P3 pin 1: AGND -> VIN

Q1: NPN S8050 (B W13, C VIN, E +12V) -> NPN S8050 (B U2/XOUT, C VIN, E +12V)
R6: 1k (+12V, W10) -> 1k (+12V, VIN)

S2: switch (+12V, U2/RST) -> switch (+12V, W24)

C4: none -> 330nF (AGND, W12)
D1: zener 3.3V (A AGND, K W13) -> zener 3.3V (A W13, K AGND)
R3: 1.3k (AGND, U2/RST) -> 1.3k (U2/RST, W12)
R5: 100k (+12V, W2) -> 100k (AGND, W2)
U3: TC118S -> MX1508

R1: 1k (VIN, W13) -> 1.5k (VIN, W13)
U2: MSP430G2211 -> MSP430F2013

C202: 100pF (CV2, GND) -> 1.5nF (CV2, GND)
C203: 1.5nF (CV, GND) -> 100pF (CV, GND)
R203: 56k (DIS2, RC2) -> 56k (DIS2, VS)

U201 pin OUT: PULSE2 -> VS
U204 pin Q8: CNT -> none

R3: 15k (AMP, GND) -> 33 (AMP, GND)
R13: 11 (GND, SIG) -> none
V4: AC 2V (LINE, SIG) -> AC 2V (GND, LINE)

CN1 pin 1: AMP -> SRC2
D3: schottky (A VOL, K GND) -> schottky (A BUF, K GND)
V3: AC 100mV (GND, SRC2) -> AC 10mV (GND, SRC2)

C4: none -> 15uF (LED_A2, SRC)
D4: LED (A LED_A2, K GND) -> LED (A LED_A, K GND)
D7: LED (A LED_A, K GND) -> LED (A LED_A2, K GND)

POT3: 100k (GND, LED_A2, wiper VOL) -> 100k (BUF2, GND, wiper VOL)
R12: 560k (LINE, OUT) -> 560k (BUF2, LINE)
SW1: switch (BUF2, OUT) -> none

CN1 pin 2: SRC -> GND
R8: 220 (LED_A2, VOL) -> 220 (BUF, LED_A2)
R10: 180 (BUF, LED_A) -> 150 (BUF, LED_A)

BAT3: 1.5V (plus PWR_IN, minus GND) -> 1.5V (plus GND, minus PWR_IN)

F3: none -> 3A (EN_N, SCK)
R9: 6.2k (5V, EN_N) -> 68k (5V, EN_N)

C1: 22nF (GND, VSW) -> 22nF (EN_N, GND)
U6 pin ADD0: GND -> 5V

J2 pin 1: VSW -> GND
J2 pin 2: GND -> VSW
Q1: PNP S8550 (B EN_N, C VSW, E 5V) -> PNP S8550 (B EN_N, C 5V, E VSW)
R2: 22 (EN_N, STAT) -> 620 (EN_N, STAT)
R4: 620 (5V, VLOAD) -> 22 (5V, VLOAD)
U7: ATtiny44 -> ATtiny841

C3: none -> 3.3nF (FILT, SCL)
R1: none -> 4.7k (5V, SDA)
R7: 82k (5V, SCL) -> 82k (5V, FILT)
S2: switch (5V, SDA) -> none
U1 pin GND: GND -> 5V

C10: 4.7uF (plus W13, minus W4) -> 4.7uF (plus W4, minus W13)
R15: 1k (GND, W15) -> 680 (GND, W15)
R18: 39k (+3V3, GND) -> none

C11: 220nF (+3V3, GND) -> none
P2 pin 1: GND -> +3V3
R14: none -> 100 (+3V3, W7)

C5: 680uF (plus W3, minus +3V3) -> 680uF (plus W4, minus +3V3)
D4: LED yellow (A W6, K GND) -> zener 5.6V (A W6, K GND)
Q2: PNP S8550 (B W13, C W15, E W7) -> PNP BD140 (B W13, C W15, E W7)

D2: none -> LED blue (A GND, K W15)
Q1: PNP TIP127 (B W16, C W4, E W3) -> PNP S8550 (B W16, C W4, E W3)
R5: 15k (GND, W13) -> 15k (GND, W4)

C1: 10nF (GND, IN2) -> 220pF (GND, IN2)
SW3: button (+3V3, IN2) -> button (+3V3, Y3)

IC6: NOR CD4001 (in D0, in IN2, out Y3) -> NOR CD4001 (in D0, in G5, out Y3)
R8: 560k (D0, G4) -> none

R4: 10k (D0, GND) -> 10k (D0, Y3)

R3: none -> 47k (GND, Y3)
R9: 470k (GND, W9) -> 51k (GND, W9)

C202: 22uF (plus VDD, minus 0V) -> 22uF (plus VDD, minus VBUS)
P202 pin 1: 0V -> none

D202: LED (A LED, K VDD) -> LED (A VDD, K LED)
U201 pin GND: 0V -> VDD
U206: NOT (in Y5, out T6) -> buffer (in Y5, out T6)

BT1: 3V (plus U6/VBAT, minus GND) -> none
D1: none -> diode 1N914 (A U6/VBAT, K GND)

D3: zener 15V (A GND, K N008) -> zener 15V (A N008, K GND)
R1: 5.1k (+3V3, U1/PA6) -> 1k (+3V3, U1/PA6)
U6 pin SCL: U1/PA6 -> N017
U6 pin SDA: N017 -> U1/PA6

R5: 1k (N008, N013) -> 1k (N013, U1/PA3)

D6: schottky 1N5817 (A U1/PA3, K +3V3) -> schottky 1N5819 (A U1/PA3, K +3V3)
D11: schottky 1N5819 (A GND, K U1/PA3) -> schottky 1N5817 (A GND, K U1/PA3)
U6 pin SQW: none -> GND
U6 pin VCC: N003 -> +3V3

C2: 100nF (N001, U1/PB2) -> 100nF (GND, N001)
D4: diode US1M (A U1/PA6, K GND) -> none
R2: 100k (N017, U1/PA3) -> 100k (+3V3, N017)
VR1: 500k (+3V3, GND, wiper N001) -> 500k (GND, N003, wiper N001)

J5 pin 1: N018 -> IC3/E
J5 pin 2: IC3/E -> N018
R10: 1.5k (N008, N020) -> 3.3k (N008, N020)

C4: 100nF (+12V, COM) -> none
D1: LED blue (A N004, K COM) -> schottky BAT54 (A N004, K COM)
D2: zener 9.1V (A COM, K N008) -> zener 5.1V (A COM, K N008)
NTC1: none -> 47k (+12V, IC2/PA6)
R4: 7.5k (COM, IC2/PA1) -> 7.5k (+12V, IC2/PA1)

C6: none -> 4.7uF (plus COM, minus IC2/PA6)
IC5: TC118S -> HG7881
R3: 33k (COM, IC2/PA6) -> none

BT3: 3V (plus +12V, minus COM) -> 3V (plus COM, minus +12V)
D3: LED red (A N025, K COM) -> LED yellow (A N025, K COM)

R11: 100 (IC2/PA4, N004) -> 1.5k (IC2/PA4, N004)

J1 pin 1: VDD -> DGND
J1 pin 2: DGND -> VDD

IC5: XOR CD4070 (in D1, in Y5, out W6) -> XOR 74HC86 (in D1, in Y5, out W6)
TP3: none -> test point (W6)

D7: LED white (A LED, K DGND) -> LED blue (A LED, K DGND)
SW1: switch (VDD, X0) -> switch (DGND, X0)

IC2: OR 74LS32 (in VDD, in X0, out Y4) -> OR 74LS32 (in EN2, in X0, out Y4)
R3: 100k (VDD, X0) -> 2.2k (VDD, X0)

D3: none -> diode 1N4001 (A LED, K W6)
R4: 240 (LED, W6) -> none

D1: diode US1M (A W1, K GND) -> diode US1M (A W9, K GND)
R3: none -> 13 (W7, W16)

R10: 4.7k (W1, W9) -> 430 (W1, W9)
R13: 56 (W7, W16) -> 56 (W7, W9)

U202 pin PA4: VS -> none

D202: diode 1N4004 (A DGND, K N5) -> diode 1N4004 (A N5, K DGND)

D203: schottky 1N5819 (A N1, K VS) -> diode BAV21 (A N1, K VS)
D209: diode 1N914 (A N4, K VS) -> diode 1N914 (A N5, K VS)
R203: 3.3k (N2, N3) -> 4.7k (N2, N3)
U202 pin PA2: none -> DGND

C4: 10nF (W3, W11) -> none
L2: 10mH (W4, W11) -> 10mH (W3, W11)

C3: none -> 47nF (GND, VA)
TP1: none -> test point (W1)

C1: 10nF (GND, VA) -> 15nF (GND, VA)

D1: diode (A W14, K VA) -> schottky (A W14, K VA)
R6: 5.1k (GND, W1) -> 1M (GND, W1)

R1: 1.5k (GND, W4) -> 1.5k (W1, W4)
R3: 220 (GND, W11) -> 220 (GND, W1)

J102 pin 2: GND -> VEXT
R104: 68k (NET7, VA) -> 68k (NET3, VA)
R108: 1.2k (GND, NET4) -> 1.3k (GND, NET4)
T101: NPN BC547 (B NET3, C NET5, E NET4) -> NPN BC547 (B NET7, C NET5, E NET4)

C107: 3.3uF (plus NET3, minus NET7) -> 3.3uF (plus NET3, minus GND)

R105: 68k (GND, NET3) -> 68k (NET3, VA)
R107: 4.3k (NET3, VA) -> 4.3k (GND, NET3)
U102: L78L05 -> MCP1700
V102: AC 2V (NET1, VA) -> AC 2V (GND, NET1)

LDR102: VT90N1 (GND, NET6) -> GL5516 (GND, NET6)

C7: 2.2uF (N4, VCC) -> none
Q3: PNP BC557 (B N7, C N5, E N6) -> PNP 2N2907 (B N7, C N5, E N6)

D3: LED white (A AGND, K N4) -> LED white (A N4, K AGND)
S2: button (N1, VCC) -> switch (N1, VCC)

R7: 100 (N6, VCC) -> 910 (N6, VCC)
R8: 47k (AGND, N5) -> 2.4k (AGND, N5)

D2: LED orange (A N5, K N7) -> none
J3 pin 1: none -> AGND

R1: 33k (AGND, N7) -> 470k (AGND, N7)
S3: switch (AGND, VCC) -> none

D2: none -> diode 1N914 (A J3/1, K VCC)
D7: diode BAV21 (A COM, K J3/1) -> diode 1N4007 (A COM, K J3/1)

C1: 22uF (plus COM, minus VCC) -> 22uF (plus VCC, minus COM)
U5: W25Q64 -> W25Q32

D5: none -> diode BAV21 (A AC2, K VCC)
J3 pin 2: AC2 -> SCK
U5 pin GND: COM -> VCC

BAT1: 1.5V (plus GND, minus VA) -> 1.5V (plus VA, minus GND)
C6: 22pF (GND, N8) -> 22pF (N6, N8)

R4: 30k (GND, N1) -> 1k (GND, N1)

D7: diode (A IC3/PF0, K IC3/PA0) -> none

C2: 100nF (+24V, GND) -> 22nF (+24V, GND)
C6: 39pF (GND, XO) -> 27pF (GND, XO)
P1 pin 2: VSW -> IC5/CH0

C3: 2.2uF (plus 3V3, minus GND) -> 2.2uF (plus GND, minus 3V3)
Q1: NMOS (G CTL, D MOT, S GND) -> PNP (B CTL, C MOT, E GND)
───
- [The task] Copy exactly the stretch of data above from the line with "U204 pin Q8: CNT -> none" through the line with "F3: none -> 3A (EN_N, SCK)", and omit all other lines.

- [Expected answer]
U204 pin Q8: CNT -> none

R3: 15k (AMP, GND) -> 33 (AMP, GND)
R13: 11 (GND, SIG) -> none
V4: AC 2V (LINE, SIG) -> AC 2V (GND, LINE)

CN1 pin 1: AMP -> SRC2
D3: schottky (A VOL, K GND) -> schottky (A BUF, K GND)
V3: AC 100mV (GND, SRC2) -> AC 10mV (GND, SRC2)

C4: none -> 15uF (LED_A2, SRC)
D4: LED (A LED_A2, K GND) -> LED (A LED_A, K GND)
D7: LED (A LED_A, K GND) -> LED (A LED_A2, K GND)

POT3: 100k (GND, LED_A2, wiper VOL) -> 100k (BUF2, GND, wiper VOL)
R12: 560k (LINE, OUT) -> 560k (BUF2, LINE)
SW1: switch (BUF2, OUT) -> none

CN1 pin 2: SRC -> GND
R8: 220 (LED_A2, VOL) -> 220 (BUF, LED_A2)
R10: 180 (BUF, LED_A) -> 150 (BUF, LED_A)

BAT3: 1.5V (plus PWR_IN, minus GND) -> 1.5V (plus GND, minus PWR_IN)

F3: none -> 3A (EN_N, SCK)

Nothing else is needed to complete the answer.